# Task to carry out
In the entries below, the lines from the one with "tan brick G10 level 2 -> tan brick F6 level 2" through the one with "black brick F7" are to be copied exactly; both ends count.

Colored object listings
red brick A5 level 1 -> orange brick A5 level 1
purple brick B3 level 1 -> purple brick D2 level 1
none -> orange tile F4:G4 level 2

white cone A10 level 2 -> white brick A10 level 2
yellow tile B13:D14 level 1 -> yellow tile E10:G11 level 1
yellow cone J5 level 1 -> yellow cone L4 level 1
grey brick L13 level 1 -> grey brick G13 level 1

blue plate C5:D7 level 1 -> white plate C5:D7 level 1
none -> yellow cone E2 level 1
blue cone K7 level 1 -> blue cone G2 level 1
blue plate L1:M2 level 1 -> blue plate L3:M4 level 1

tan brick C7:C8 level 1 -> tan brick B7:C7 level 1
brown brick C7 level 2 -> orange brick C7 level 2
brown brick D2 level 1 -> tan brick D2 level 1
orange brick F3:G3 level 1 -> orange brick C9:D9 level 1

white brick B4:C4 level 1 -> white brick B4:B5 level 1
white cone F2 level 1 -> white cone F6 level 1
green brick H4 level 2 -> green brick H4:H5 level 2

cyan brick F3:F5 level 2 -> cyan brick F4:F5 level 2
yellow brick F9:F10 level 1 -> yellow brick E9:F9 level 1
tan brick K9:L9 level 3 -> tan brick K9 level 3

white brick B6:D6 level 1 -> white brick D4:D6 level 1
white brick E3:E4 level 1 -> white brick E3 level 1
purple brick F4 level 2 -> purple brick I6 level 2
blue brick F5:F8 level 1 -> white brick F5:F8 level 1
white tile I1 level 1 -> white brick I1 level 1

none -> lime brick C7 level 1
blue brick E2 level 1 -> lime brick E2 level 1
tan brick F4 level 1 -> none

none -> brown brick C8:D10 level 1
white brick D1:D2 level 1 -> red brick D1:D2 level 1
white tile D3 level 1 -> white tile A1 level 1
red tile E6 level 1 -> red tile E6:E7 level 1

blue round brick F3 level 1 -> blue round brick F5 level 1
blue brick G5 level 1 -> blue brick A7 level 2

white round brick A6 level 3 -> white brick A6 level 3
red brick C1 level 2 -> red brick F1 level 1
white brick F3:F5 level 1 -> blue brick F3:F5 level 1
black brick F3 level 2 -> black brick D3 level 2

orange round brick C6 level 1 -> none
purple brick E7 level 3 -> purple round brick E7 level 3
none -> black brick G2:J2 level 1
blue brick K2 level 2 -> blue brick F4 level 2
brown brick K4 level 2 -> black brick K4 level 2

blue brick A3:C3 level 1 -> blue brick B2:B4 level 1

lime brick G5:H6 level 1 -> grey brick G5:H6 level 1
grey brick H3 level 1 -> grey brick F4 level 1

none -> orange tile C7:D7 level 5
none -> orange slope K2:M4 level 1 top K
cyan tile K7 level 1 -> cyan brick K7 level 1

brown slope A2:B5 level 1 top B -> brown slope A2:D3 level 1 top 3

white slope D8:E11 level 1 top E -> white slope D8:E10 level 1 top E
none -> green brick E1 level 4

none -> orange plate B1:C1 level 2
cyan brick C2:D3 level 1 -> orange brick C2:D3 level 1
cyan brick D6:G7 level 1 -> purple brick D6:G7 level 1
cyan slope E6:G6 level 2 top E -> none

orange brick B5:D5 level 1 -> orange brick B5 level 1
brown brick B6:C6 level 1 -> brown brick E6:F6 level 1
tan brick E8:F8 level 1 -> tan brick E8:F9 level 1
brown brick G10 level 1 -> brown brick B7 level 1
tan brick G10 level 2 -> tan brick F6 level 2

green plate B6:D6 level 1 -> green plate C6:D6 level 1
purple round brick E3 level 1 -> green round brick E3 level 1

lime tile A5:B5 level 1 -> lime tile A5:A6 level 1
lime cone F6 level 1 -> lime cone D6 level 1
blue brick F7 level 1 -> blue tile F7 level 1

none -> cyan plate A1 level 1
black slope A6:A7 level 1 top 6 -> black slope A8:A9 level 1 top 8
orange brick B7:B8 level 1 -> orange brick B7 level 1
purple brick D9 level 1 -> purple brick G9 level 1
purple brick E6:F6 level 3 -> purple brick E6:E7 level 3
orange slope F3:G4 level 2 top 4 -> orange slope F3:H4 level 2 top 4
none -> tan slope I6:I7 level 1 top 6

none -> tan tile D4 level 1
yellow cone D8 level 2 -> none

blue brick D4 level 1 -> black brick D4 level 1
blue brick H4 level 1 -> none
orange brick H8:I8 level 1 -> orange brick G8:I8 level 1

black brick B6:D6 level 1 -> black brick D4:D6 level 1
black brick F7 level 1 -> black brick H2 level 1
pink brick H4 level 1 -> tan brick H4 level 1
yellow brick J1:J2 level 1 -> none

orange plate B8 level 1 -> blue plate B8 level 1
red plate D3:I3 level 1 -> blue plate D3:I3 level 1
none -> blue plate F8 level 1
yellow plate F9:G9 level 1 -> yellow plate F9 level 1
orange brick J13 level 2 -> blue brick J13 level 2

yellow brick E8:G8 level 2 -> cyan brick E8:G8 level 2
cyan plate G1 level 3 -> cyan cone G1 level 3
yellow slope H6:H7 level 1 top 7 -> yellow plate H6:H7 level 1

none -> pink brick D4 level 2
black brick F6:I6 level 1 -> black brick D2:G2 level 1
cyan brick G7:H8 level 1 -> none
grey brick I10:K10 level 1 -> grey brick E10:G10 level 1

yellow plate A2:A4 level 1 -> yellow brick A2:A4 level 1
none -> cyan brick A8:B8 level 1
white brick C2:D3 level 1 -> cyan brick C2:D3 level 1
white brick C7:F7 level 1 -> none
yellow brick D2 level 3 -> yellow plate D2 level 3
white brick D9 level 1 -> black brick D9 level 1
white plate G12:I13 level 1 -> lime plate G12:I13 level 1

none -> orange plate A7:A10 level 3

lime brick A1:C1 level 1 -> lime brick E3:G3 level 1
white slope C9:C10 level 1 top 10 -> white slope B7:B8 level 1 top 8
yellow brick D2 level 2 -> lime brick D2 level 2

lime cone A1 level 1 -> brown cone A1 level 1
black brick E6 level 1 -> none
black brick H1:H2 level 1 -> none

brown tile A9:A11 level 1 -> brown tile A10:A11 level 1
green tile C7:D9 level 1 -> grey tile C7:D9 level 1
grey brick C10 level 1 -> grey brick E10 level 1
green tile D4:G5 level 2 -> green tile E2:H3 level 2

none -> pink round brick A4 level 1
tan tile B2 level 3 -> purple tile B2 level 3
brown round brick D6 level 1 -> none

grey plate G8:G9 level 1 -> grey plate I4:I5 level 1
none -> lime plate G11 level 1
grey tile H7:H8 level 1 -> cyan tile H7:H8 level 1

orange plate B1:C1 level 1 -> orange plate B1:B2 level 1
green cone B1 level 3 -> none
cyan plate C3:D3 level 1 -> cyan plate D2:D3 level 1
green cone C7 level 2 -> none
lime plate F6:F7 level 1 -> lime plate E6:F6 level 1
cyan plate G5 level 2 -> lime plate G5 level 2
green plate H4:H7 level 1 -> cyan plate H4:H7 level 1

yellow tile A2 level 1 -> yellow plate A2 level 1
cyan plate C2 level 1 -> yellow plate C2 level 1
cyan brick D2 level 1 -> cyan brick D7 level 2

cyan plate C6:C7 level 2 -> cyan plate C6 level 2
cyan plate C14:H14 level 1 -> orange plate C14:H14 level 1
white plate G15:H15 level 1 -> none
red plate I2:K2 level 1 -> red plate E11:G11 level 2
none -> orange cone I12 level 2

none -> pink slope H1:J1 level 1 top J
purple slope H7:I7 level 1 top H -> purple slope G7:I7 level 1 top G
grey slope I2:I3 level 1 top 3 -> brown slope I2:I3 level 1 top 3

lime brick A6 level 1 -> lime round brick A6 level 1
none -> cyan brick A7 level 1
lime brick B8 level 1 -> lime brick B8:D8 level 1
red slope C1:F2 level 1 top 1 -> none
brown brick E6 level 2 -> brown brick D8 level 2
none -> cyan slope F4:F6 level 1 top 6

# Answer to this task
tan brick G10 level 2 -> tan brick F6 level 2

green plate B6:D6 level 1 -> green plate C6:D6 level 1
purple round brick E3 level 1 -> green round brick E3 level 1

lime tile A5:B5 level 1 -> lime tile A5:A6 level 1
lime cone F6 level 1 -> lime cone D6 level 1
blue brick F7 level 1 -> blue tile F7 level 1

none -> cyan plate A1 level 1
black slope A6:A7 level 1 top 6 -> black slope A8:A9 level 1 top 8
orange brick B7:B8 level 1 -> orange brick B7 level 1
purple brick D9 level 1 -> purple brick G9 level 1
purple brick E6:F6 level 3 -> purple brick E6:E7 level 3
orange slope F3:G4 level 2 top 4 -> orange slope F3:H4 level 2 top 4
none -> tan slope I6:I7 level 1 top 6

none -> tan tile D4 level 1
yellow cone D8 level 2 -> none

blue brick D4 level 1 -> black brick D4 level 1
blue brick H4 level 1 -> none
orange brick H8:I8 level 1 -> orange brick G8:I8 level 1

black brick B6:D6 level 1 -> black brick D4:D6 level 1
black brick F7 level 1 -> black brick H2 level 1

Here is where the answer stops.